▸ **Exercise requirements**
Only the pictures should be left out; write out all other data exactly.

Frame-by-frame shape edits

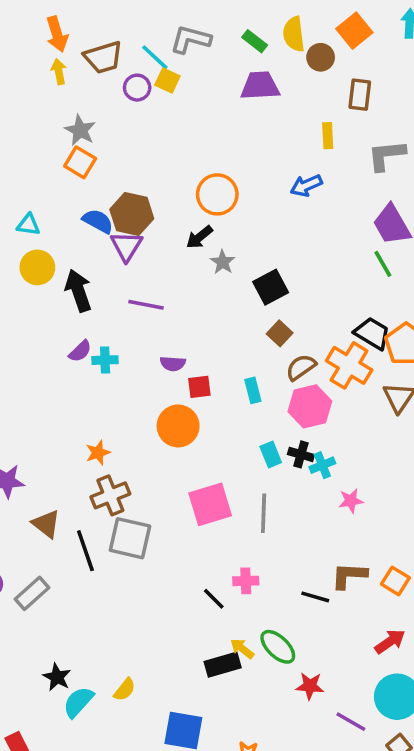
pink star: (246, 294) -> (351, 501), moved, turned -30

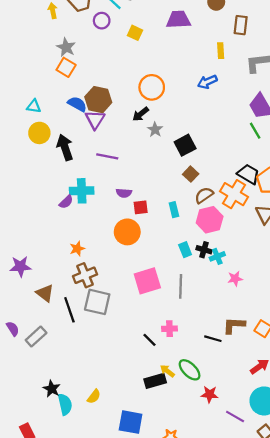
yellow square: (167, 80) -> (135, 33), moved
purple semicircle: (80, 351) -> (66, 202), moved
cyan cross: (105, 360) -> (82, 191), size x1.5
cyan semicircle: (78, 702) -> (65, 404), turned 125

▸ **Answer section**
pink star: (246, 294) -> (351, 501), moved, turned -30

yellow square: (167, 80) -> (135, 33), moved
purple semicircle: (80, 351) -> (66, 202), moved
cyan cross: (105, 360) -> (82, 191), size x1.5
cyan semicircle: (78, 702) -> (65, 404), turned 125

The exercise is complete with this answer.